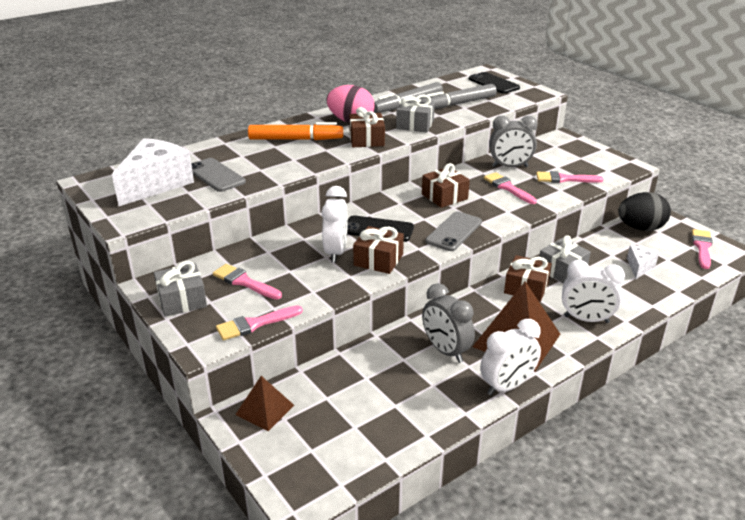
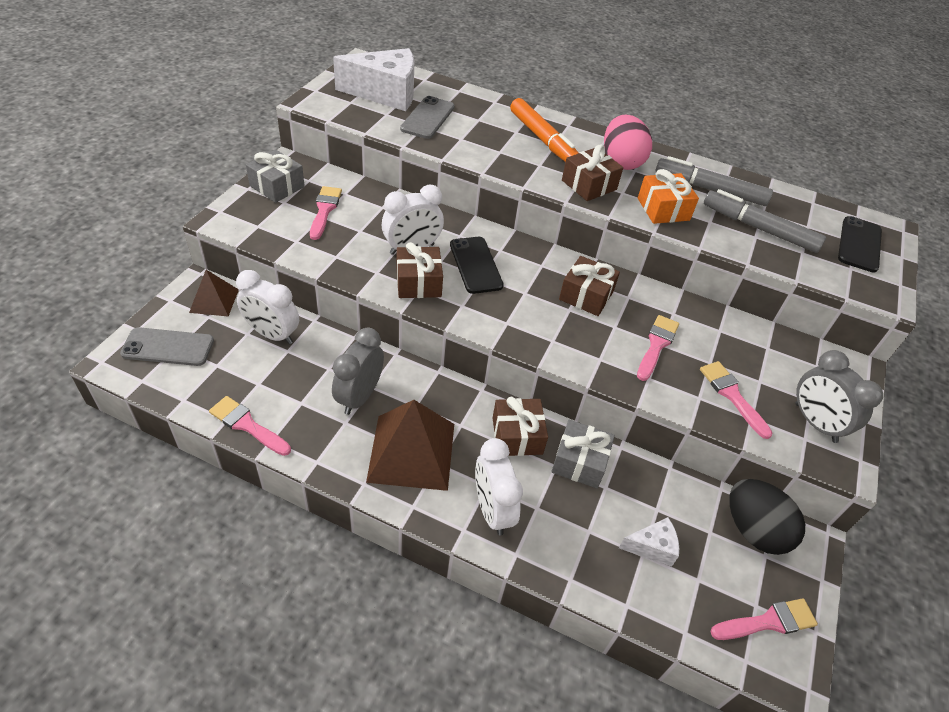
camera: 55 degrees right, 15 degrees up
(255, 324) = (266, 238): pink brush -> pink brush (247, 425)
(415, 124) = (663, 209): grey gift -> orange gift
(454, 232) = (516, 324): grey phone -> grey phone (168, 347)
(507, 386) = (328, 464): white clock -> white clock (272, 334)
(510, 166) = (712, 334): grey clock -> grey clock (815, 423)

- - - - - - -

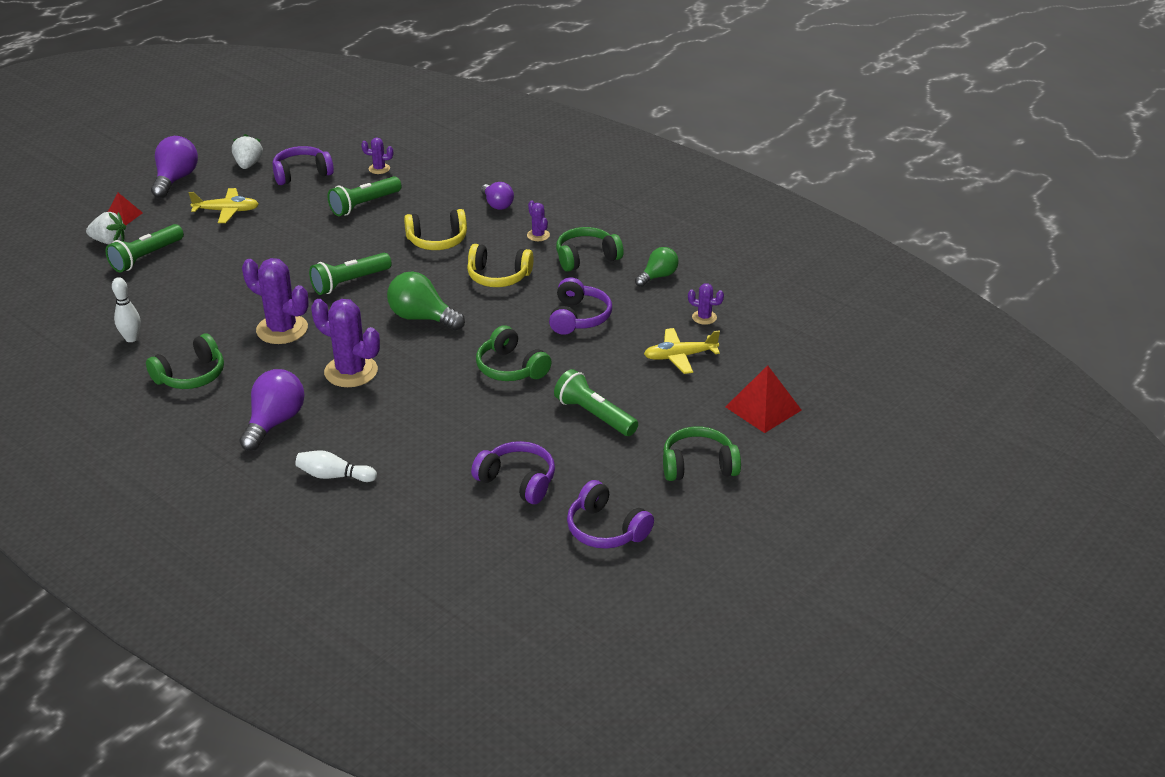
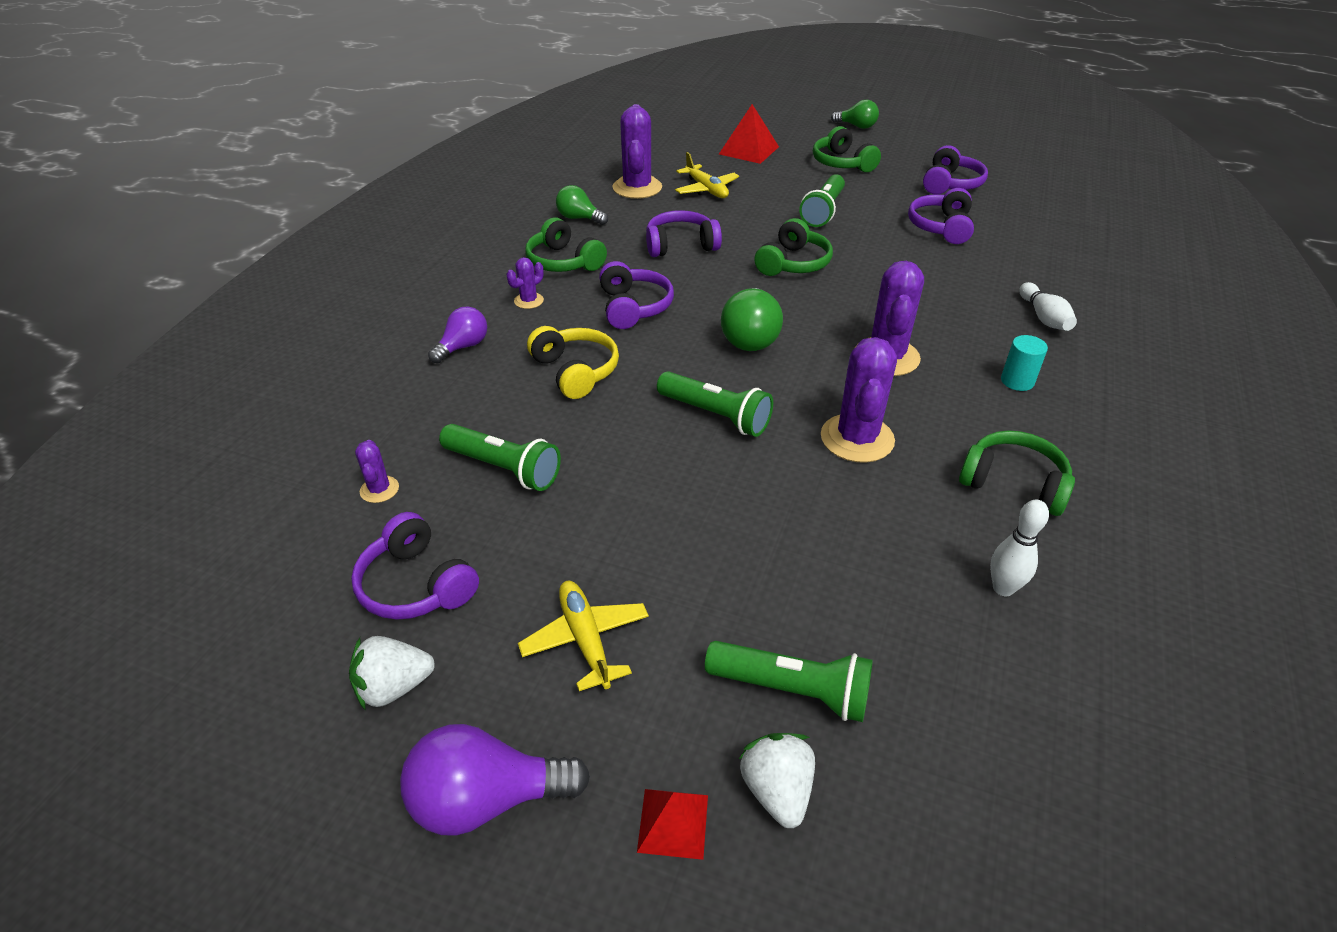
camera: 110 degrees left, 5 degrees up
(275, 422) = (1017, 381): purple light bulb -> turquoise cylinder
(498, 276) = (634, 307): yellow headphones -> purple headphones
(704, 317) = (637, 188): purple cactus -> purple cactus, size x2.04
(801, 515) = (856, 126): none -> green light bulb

- - - - - - -

- PROBLEM DESCRIPTION: In the entries above, find the line with "(704, 317) = (637, 188): purple" and the line with "(801, 515) = (856, 126): none", then set down exactly those two and every line between them, nothing else.

- EXPECTED OUTPUT:
(704, 317) = (637, 188): purple cactus -> purple cactus, size x2.04
(801, 515) = (856, 126): none -> green light bulb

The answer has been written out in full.